[Change detection data]

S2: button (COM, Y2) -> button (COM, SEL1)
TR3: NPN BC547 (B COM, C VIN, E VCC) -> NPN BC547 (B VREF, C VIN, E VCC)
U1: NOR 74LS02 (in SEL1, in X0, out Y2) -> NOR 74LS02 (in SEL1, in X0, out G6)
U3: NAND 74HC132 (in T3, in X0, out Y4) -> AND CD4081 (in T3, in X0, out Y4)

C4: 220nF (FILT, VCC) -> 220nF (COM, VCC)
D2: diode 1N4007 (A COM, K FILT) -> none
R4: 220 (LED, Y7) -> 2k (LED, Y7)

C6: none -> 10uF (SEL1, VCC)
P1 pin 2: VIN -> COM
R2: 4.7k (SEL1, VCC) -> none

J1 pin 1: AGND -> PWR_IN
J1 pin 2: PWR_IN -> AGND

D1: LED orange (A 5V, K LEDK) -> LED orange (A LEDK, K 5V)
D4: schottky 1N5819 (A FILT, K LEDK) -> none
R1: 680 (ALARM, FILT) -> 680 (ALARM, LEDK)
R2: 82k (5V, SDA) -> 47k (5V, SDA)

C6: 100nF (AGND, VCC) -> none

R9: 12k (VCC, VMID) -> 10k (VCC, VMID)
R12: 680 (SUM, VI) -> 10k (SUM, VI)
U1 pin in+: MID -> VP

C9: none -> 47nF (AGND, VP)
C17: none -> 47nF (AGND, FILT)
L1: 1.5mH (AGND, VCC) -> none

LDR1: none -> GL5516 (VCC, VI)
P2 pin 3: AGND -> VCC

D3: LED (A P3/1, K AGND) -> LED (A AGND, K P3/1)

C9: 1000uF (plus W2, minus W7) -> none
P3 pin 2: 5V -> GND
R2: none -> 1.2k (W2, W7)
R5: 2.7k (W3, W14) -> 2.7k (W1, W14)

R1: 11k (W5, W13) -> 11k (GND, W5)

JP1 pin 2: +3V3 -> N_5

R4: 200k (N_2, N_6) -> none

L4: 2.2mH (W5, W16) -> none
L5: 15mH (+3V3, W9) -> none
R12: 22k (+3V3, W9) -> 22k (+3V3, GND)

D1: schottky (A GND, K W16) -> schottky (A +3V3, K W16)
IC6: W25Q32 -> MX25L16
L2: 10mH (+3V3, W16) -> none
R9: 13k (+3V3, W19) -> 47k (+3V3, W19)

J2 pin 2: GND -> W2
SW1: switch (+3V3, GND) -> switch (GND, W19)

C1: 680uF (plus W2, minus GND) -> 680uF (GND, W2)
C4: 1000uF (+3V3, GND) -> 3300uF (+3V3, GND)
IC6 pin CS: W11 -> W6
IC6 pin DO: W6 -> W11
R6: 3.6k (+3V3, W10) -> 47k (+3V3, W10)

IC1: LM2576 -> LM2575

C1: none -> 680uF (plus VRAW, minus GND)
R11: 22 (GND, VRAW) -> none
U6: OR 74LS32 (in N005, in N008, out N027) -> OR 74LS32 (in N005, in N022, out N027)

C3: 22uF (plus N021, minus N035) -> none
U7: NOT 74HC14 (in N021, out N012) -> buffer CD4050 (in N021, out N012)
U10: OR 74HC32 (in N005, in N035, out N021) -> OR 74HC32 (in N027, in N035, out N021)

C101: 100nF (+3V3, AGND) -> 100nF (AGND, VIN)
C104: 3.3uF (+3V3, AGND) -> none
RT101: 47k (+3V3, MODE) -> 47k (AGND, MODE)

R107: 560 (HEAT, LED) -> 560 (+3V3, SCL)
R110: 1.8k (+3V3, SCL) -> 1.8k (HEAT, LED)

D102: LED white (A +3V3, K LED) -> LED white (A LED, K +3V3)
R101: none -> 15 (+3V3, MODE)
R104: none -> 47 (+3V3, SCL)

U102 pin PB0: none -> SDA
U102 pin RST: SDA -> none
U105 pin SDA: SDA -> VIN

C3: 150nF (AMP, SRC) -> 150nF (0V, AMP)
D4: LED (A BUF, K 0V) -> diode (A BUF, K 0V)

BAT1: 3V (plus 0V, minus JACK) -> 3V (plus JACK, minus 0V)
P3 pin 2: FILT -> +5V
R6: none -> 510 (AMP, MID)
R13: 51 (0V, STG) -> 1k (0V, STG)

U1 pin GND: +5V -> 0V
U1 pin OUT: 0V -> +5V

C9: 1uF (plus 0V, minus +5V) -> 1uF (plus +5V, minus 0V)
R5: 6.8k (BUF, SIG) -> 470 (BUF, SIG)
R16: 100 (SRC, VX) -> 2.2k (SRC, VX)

» **ASSIGNMENT**: A verbatim copy of all the entries above is requested.

» **RESPONSE**:
S2: button (COM, Y2) -> button (COM, SEL1)
TR3: NPN BC547 (B COM, C VIN, E VCC) -> NPN BC547 (B VREF, C VIN, E VCC)
U1: NOR 74LS02 (in SEL1, in X0, out Y2) -> NOR 74LS02 (in SEL1, in X0, out G6)
U3: NAND 74HC132 (in T3, in X0, out Y4) -> AND CD4081 (in T3, in X0, out Y4)

C4: 220nF (FILT, VCC) -> 220nF (COM, VCC)
D2: diode 1N4007 (A COM, K FILT) -> none
R4: 220 (LED, Y7) -> 2k (LED, Y7)

C6: none -> 10uF (SEL1, VCC)
P1 pin 2: VIN -> COM
R2: 4.7k (SEL1, VCC) -> none

J1 pin 1: AGND -> PWR_IN
J1 pin 2: PWR_IN -> AGND

D1: LED orange (A 5V, K LEDK) -> LED orange (A LEDK, K 5V)
D4: schottky 1N5819 (A FILT, K LEDK) -> none
R1: 680 (ALARM, FILT) -> 680 (ALARM, LEDK)
R2: 82k (5V, SDA) -> 47k (5V, SDA)

C6: 100nF (AGND, VCC) -> none

R9: 12k (VCC, VMID) -> 10k (VCC, VMID)
R12: 680 (SUM, VI) -> 10k (SUM, VI)
U1 pin in+: MID -> VP

C9: none -> 47nF (AGND, VP)
C17: none -> 47nF (AGND, FILT)
L1: 1.5mH (AGND, VCC) -> none

LDR1: none -> GL5516 (VCC, VI)
P2 pin 3: AGND -> VCC

D3: LED (A P3/1, K AGND) -> LED (A AGND, K P3/1)

C9: 1000uF (plus W2, minus W7) -> none
P3 pin 2: 5V -> GND
R2: none -> 1.2k (W2, W7)
R5: 2.7k (W3, W14) -> 2.7k (W1, W14)

R1: 11k (W5, W13) -> 11k (GND, W5)

JP1 pin 2: +3V3 -> N_5

R4: 200k (N_2, N_6) -> none

L4: 2.2mH (W5, W16) -> none
L5: 15mH (+3V3, W9) -> none
R12: 22k (+3V3, W9) -> 22k (+3V3, GND)

D1: schottky (A GND, K W16) -> schottky (A +3V3, K W16)
IC6: W25Q32 -> MX25L16
L2: 10mH (+3V3, W16) -> none
R9: 13k (+3V3, W19) -> 47k (+3V3, W19)

J2 pin 2: GND -> W2
SW1: switch (+3V3, GND) -> switch (GND, W19)

C1: 680uF (plus W2, minus GND) -> 680uF (GND, W2)
C4: 1000uF (+3V3, GND) -> 3300uF (+3V3, GND)
IC6 pin CS: W11 -> W6
IC6 pin DO: W6 -> W11
R6: 3.6k (+3V3, W10) -> 47k (+3V3, W10)

IC1: LM2576 -> LM2575

C1: none -> 680uF (plus VRAW, minus GND)
R11: 22 (GND, VRAW) -> none
U6: OR 74LS32 (in N005, in N008, out N027) -> OR 74LS32 (in N005, in N022, out N027)

C3: 22uF (plus N021, minus N035) -> none
U7: NOT 74HC14 (in N021, out N012) -> buffer CD4050 (in N021, out N012)
U10: OR 74HC32 (in N005, in N035, out N021) -> OR 74HC32 (in N027, in N035, out N021)

C101: 100nF (+3V3, AGND) -> 100nF (AGND, VIN)
C104: 3.3uF (+3V3, AGND) -> none
RT101: 47k (+3V3, MODE) -> 47k (AGND, MODE)

R107: 560 (HEAT, LED) -> 560 (+3V3, SCL)
R110: 1.8k (+3V3, SCL) -> 1.8k (HEAT, LED)

D102: LED white (A +3V3, K LED) -> LED white (A LED, K +3V3)
R101: none -> 15 (+3V3, MODE)
R104: none -> 47 (+3V3, SCL)

U102 pin PB0: none -> SDA
U102 pin RST: SDA -> none
U105 pin SDA: SDA -> VIN

C3: 150nF (AMP, SRC) -> 150nF (0V, AMP)
D4: LED (A BUF, K 0V) -> diode (A BUF, K 0V)

BAT1: 3V (plus 0V, minus JACK) -> 3V (plus JACK, minus 0V)
P3 pin 2: FILT -> +5V
R6: none -> 510 (AMP, MID)
R13: 51 (0V, STG) -> 1k (0V, STG)

U1 pin GND: +5V -> 0V
U1 pin OUT: 0V -> +5V

C9: 1uF (plus 0V, minus +5V) -> 1uF (plus +5V, minus 0V)
R5: 6.8k (BUF, SIG) -> 470 (BUF, SIG)
R16: 100 (SRC, VX) -> 2.2k (SRC, VX)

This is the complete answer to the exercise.